**Material for the task**
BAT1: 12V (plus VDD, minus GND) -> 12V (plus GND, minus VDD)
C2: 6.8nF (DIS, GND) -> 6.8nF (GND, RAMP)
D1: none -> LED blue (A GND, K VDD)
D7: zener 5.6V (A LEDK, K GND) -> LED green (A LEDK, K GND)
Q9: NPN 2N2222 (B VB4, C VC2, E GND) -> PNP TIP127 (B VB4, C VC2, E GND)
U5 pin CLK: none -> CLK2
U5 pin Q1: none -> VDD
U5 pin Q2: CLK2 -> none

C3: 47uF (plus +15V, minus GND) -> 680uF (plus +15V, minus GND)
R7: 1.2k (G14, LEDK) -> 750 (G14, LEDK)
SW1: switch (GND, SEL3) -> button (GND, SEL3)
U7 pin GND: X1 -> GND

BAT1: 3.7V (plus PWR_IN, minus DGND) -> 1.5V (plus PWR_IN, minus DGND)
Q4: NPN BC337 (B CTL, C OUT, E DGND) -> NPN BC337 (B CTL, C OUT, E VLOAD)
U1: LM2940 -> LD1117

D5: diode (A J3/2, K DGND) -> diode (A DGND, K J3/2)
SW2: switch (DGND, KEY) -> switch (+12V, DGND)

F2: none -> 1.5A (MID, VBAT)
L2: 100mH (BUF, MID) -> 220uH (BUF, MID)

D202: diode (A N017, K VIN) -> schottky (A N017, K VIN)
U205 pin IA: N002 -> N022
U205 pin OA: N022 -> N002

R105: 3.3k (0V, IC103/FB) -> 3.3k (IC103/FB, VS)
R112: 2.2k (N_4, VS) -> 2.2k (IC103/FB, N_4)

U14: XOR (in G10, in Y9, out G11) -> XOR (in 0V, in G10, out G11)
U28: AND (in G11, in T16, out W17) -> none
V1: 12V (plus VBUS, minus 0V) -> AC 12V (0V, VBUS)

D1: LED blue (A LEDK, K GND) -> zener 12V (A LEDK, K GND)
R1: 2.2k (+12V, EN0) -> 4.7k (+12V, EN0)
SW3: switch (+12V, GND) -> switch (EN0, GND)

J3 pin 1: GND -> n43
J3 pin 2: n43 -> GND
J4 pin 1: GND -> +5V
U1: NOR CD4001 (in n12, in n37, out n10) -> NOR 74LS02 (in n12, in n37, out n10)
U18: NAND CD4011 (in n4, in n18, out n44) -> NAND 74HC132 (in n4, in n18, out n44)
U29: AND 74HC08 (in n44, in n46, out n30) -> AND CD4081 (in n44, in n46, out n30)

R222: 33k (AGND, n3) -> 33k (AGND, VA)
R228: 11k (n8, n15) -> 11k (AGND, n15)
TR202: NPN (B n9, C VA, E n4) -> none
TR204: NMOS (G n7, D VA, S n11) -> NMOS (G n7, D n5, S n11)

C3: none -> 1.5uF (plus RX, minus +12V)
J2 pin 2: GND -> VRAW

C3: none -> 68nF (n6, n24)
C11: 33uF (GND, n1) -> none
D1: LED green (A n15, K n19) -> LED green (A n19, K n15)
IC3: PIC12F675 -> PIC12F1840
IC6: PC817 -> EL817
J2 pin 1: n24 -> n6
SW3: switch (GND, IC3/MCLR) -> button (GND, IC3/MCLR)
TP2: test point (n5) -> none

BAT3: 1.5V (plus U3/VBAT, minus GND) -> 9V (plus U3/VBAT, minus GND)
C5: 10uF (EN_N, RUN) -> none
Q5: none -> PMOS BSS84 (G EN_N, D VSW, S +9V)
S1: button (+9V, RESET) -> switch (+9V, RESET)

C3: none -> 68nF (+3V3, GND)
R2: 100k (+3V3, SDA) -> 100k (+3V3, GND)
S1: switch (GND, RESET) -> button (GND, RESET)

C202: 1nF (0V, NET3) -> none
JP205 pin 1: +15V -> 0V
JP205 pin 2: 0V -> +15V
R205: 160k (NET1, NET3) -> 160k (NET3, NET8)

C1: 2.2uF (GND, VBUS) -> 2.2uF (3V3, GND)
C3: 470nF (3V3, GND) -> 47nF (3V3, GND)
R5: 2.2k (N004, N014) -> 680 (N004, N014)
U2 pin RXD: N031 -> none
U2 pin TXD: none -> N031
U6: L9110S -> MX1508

**Task item**
Each line from the one that contains "S1: button (+9V, RESET)" to the end of the data should be set down exactly, both ends included.

**Exercise output**
S1: button (+9V, RESET) -> switch (+9V, RESET)

C3: none -> 68nF (+3V3, GND)
R2: 100k (+3V3, SDA) -> 100k (+3V3, GND)
S1: switch (GND, RESET) -> button (GND, RESET)

C202: 1nF (0V, NET3) -> none
JP205 pin 1: +15V -> 0V
JP205 pin 2: 0V -> +15V
R205: 160k (NET1, NET3) -> 160k (NET3, NET8)

C1: 2.2uF (GND, VBUS) -> 2.2uF (3V3, GND)
C3: 470nF (3V3, GND) -> 47nF (3V3, GND)
R5: 2.2k (N004, N014) -> 680 (N004, N014)
U2 pin RXD: N031 -> none
U2 pin TXD: none -> N031
U6: L9110S -> MX1508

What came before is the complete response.